Transcribe every entry exactly, leaving out any pictures.

__Information shown__.
•••
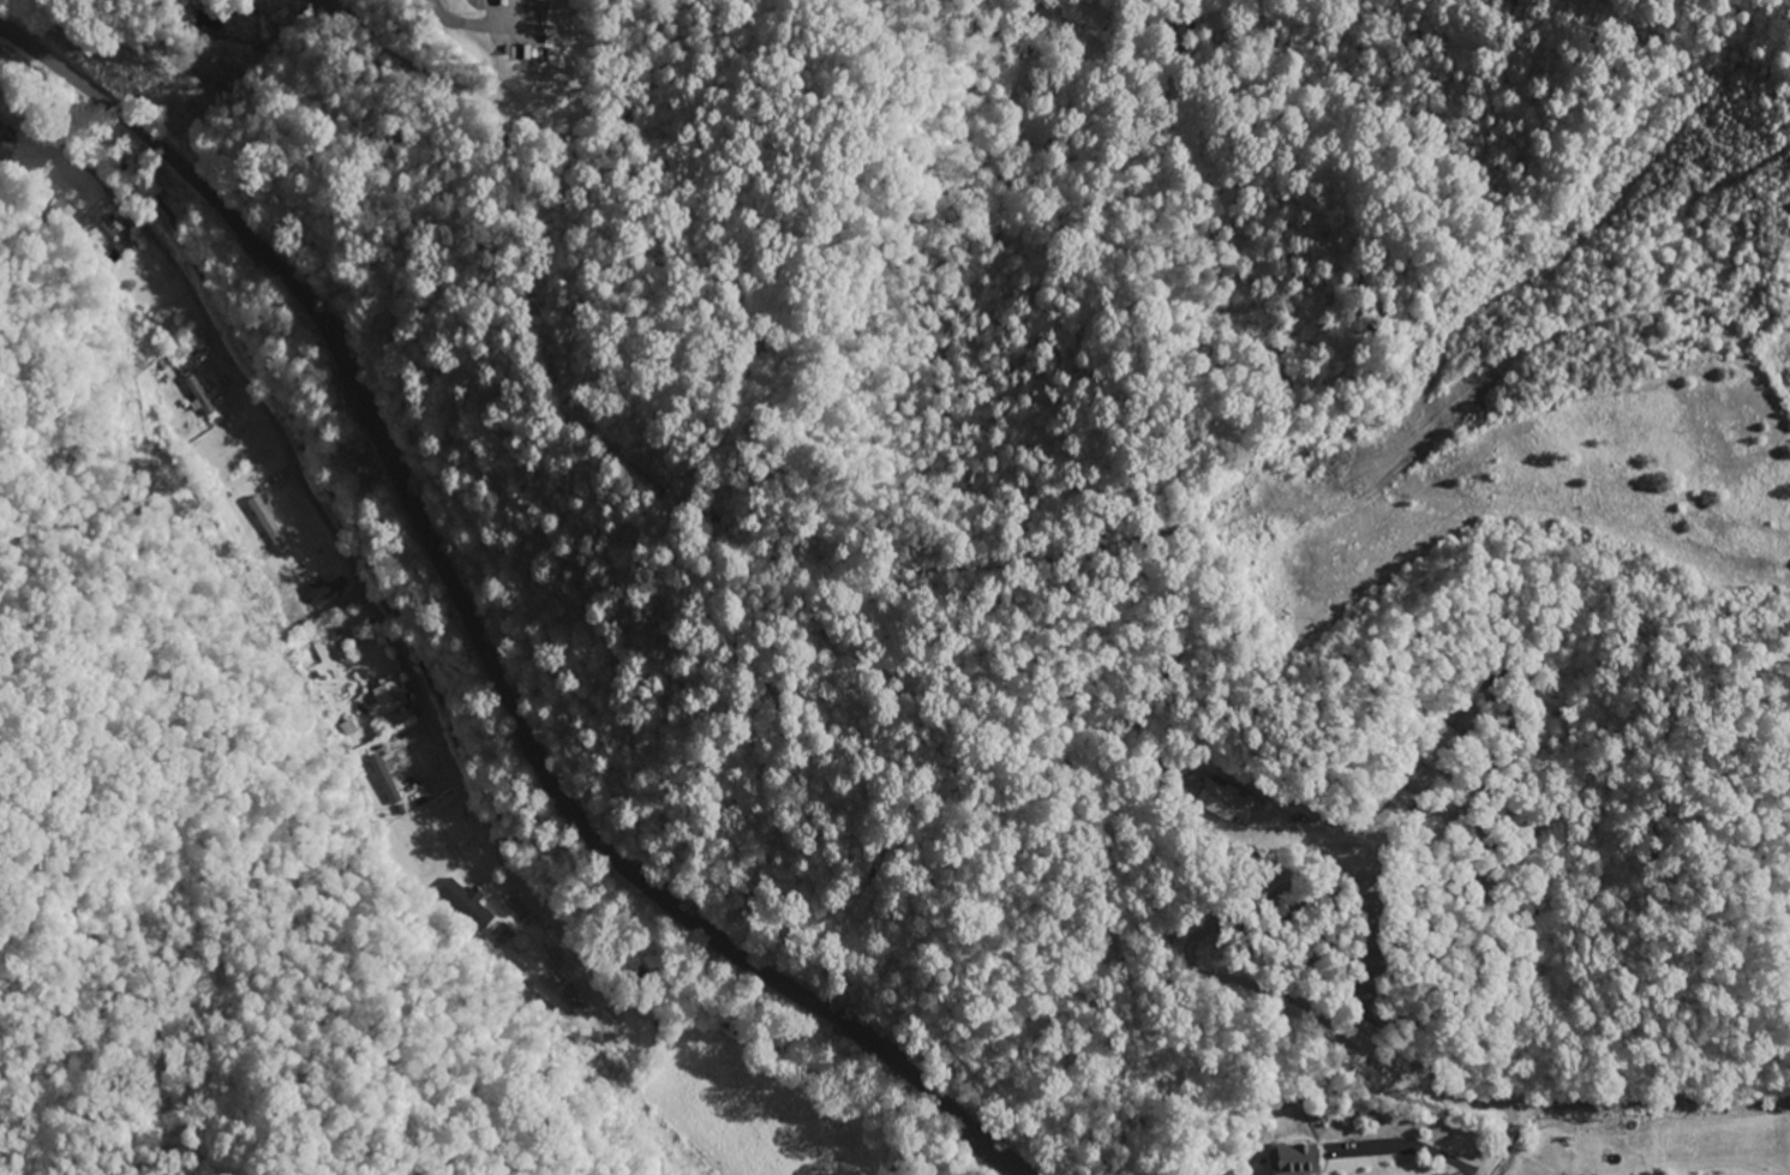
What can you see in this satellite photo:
building: (7, 141)
building: (123, 237)
building: (203, 398)
road: (297, 459)
building: (273, 526)
building: (331, 591)
road: (481, 634)
building: (391, 699)
building: (388, 781)
building: (1229, 803)
building: (472, 905)
road: (1618, 1105)
building: (1300, 1161)
building: (1450, 1174)

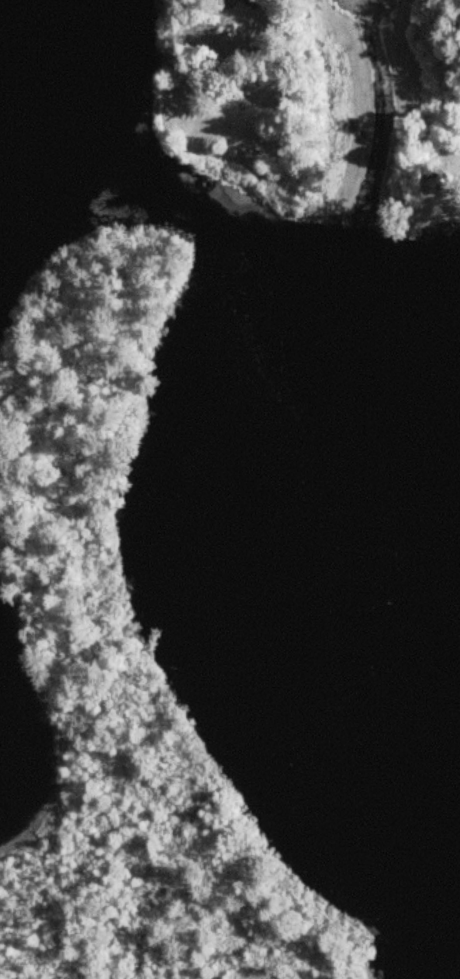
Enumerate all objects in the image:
building: (254, 2)
road: (263, 46)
•••
__Answer to this problem__.
What can you see in this satellite photo:
building: (7, 141)
building: (123, 237)
building: (203, 398)
road: (297, 459)
building: (273, 526)
building: (331, 591)
road: (481, 634)
building: (391, 699)
building: (388, 781)
building: (1229, 803)
building: (472, 905)
road: (1618, 1105)
building: (1300, 1161)
building: (1450, 1174)

Enumerate all objects in the image:
building: (254, 2)
road: (263, 46)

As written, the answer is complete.